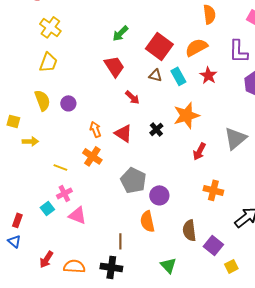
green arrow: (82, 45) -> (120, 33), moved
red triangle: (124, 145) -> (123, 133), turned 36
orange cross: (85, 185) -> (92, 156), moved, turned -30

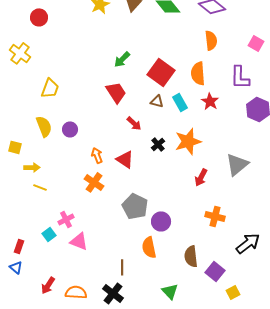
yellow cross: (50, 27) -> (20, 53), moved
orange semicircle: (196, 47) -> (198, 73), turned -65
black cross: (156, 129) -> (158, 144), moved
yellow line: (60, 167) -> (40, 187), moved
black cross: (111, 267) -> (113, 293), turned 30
--
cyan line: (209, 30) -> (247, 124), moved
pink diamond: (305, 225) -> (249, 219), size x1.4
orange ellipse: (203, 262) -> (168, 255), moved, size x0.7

Requirement:
Exactly as written above, retype the lines starting at the one holding "orange cross: (85, 185)" and ending at the one holding "black cross: (111, 267)", both included, but not the pictures.

Task solution:
orange cross: (85, 185) -> (92, 156), moved, turned -30

yellow cross: (50, 27) -> (20, 53), moved
orange semicircle: (196, 47) -> (198, 73), turned -65
black cross: (156, 129) -> (158, 144), moved
yellow line: (60, 167) -> (40, 187), moved
black cross: (111, 267) -> (113, 293), turned 30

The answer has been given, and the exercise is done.